• _AIM OF THE EXERCISE_:
Among the lines below, take the one holding "pink carton: 6 -> 4", the one holding "yellow pyramid: 1 -> 2", and all lines between them. Set them down exactly.

====== TASK INPUT

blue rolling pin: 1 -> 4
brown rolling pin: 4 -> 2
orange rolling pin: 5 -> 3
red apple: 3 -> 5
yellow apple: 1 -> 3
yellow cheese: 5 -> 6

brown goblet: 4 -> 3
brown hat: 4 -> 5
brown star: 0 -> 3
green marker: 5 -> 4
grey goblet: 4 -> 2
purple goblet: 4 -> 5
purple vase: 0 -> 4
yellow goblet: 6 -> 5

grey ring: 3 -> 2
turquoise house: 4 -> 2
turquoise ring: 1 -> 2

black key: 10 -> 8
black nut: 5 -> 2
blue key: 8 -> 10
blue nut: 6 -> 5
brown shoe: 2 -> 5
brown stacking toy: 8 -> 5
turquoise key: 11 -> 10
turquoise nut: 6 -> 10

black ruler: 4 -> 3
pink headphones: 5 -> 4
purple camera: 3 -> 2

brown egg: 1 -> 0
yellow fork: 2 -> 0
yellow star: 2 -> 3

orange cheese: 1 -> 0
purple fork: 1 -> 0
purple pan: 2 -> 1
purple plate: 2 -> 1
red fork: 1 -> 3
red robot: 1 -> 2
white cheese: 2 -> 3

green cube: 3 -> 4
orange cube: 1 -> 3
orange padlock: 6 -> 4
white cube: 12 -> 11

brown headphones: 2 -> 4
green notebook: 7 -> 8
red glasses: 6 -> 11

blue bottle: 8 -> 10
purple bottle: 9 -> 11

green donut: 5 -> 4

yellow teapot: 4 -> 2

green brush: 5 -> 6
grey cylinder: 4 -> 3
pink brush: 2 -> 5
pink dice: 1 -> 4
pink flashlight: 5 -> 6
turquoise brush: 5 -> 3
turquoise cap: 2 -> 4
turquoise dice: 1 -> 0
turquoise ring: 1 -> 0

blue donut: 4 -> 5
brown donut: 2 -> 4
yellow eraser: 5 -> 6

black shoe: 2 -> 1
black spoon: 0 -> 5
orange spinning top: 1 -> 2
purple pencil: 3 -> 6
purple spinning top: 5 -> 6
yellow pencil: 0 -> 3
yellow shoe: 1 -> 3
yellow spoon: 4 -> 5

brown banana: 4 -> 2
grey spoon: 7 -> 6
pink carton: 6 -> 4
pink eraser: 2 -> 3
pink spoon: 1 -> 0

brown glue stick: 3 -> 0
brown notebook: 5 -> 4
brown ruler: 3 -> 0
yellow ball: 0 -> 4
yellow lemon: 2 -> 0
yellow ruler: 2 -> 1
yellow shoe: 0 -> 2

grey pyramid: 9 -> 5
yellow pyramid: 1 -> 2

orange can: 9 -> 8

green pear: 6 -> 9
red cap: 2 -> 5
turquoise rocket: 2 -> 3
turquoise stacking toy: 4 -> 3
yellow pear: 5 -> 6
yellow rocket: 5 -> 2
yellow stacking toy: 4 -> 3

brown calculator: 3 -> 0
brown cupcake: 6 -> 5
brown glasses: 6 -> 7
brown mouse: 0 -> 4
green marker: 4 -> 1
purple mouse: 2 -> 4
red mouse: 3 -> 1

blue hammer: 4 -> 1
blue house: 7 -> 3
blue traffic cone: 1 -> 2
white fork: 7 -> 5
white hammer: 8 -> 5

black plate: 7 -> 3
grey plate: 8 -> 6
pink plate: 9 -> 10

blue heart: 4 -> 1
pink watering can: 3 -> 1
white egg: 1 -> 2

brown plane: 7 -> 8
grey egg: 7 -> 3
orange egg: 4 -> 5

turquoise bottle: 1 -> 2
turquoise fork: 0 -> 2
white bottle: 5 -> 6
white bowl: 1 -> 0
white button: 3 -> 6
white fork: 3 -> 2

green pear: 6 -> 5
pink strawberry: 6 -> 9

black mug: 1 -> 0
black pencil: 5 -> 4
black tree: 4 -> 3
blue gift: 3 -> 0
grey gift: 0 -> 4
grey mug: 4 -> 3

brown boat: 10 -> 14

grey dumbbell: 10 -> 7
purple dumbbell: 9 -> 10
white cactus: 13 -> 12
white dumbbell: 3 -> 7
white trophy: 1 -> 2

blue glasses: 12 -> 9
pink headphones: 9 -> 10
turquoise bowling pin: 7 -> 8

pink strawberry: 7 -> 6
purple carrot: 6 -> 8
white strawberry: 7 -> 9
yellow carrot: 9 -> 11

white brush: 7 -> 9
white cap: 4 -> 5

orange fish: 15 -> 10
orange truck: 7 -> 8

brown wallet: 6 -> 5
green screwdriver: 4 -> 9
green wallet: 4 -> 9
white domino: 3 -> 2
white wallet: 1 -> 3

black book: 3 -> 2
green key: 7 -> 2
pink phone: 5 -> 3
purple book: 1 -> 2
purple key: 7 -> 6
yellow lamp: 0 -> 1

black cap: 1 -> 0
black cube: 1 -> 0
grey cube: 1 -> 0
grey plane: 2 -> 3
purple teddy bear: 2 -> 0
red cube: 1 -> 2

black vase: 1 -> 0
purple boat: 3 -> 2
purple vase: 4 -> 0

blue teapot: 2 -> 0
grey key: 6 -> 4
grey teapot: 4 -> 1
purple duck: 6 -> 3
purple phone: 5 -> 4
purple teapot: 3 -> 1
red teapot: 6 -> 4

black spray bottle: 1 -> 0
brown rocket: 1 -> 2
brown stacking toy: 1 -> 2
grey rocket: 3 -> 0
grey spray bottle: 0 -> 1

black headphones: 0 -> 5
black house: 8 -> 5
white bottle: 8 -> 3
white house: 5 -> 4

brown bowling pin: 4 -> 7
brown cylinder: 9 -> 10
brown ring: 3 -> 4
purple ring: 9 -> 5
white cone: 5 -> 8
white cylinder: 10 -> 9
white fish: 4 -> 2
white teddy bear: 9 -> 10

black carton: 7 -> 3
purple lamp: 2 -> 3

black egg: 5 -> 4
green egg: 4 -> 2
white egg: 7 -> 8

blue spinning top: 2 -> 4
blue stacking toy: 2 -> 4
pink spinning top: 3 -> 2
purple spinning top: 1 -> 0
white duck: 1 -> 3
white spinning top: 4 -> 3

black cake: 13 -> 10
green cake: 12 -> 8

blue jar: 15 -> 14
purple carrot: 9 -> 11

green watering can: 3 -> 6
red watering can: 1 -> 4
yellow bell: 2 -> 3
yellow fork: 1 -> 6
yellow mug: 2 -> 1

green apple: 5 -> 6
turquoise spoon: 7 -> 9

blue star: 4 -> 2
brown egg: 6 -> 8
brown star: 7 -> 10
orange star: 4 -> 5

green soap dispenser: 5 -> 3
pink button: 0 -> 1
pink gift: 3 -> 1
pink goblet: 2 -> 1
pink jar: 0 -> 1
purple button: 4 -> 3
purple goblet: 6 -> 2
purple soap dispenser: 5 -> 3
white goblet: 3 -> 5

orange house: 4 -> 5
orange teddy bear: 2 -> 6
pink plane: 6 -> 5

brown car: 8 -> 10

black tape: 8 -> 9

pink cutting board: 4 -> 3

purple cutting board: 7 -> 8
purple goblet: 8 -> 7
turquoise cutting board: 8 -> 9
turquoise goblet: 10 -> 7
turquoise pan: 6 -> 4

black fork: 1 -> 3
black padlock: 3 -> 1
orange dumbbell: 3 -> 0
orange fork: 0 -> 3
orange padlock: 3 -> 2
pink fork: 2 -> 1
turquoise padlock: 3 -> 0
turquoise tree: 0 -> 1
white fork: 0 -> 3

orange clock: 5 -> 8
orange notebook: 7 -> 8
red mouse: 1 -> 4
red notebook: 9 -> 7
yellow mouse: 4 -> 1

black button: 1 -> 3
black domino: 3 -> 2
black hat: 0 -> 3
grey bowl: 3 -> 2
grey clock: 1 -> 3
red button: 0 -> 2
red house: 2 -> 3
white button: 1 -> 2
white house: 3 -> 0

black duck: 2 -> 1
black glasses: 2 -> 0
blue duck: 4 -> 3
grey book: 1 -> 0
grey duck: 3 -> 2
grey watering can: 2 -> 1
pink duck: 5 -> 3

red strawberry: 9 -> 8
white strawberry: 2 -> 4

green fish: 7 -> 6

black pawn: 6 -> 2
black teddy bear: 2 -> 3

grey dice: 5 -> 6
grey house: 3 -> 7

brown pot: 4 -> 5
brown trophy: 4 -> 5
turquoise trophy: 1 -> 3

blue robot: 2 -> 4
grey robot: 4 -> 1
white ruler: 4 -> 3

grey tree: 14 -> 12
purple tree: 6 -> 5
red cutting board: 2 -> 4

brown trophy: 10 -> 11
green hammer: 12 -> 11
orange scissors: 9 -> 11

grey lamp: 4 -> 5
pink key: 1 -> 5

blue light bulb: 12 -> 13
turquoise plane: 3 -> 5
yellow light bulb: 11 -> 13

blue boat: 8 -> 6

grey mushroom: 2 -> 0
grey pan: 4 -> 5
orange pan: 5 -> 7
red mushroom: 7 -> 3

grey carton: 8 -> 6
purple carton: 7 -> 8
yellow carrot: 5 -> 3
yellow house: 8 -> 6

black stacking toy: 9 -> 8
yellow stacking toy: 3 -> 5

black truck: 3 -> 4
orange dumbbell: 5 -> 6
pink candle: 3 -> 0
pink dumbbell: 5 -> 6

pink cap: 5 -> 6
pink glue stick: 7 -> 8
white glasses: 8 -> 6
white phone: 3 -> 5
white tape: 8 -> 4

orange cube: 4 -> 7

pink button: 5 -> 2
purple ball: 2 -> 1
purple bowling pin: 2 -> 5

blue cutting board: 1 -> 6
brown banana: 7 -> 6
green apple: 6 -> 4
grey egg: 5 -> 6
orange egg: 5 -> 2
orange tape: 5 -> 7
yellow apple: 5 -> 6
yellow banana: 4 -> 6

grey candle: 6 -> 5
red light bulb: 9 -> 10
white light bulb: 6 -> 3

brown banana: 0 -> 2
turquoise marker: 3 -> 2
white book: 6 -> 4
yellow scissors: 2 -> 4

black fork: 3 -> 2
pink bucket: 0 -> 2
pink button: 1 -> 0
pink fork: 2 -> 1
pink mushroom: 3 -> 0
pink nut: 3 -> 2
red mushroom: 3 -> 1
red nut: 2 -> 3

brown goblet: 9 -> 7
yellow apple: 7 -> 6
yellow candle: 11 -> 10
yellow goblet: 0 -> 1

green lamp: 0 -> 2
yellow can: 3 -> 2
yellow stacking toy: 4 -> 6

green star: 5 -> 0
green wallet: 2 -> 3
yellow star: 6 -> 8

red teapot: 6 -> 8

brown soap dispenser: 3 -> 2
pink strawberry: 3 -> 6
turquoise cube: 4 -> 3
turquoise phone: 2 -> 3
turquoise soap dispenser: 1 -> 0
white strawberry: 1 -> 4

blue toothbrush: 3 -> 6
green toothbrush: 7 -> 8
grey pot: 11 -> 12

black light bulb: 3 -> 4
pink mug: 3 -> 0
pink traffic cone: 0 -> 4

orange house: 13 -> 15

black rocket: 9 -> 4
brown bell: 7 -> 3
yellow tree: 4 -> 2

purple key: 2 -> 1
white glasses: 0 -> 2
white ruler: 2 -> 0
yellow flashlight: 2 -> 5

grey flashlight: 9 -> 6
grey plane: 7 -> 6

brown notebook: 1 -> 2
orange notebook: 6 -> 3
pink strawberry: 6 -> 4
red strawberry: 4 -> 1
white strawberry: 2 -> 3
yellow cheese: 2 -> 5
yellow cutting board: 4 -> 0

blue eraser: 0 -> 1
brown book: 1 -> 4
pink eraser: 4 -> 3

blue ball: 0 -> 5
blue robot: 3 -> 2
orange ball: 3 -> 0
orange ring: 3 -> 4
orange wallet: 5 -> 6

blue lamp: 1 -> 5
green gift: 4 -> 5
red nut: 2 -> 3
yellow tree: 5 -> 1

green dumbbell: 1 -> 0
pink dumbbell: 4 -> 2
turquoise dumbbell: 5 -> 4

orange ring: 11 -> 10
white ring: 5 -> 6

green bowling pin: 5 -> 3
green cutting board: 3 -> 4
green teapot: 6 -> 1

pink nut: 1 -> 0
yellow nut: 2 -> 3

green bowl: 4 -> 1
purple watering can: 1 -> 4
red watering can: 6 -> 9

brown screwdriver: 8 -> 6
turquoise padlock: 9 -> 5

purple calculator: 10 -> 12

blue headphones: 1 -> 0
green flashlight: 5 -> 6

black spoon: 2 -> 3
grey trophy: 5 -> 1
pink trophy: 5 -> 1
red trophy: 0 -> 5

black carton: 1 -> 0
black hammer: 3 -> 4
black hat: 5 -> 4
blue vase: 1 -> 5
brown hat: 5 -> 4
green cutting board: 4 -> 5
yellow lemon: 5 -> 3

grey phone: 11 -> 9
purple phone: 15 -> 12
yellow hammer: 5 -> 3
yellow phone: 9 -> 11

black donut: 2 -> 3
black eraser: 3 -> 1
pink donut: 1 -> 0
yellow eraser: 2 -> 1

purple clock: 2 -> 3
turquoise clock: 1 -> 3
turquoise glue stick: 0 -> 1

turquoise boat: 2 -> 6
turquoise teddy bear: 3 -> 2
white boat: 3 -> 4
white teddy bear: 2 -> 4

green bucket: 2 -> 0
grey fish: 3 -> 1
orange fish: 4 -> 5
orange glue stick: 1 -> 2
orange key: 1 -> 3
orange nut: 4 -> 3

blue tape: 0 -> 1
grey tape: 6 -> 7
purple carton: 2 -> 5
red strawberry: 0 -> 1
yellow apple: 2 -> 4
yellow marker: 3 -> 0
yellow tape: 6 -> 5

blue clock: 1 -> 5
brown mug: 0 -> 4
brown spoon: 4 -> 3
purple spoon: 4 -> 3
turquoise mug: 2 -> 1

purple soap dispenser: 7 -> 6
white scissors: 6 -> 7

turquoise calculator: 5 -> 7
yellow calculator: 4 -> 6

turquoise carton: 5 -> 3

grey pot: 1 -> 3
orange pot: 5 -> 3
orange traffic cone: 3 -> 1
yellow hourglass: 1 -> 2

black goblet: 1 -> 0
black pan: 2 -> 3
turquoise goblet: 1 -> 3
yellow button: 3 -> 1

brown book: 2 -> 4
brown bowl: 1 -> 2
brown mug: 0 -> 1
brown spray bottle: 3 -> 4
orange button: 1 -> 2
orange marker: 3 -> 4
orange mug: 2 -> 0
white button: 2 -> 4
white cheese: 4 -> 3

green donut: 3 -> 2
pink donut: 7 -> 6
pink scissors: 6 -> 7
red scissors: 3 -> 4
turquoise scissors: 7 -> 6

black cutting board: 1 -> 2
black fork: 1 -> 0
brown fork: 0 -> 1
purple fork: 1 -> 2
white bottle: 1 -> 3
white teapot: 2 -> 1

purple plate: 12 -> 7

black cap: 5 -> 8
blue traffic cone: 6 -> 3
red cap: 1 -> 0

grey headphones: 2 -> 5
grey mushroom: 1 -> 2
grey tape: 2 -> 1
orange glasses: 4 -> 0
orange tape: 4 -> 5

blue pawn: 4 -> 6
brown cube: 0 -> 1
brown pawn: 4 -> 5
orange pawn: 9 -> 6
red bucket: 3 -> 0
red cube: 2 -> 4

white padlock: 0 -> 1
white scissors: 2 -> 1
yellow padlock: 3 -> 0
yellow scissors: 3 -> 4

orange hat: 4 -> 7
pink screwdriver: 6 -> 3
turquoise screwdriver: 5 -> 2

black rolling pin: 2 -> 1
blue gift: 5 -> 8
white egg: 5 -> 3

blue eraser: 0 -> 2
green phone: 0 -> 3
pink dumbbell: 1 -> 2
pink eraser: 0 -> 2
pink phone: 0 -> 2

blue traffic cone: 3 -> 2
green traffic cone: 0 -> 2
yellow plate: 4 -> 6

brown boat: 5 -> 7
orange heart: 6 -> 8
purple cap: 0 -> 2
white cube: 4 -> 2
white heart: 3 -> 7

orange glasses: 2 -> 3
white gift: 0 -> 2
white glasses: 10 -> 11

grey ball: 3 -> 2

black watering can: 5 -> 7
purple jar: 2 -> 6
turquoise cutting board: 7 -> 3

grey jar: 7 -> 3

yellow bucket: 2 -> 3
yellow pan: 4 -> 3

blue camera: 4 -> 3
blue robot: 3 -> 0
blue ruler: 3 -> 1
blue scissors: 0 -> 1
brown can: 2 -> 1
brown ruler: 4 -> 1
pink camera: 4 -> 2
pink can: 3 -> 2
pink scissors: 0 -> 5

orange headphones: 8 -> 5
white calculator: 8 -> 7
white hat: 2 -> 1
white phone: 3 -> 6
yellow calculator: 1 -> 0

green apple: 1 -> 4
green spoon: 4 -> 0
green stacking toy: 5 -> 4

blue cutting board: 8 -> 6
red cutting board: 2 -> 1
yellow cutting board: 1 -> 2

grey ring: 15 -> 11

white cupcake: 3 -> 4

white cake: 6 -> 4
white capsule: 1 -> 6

============

• _WRITTEN RESPONSE_:
pink carton: 6 -> 4
pink eraser: 2 -> 3
pink spoon: 1 -> 0

brown glue stick: 3 -> 0
brown notebook: 5 -> 4
brown ruler: 3 -> 0
yellow ball: 0 -> 4
yellow lemon: 2 -> 0
yellow ruler: 2 -> 1
yellow shoe: 0 -> 2

grey pyramid: 9 -> 5
yellow pyramid: 1 -> 2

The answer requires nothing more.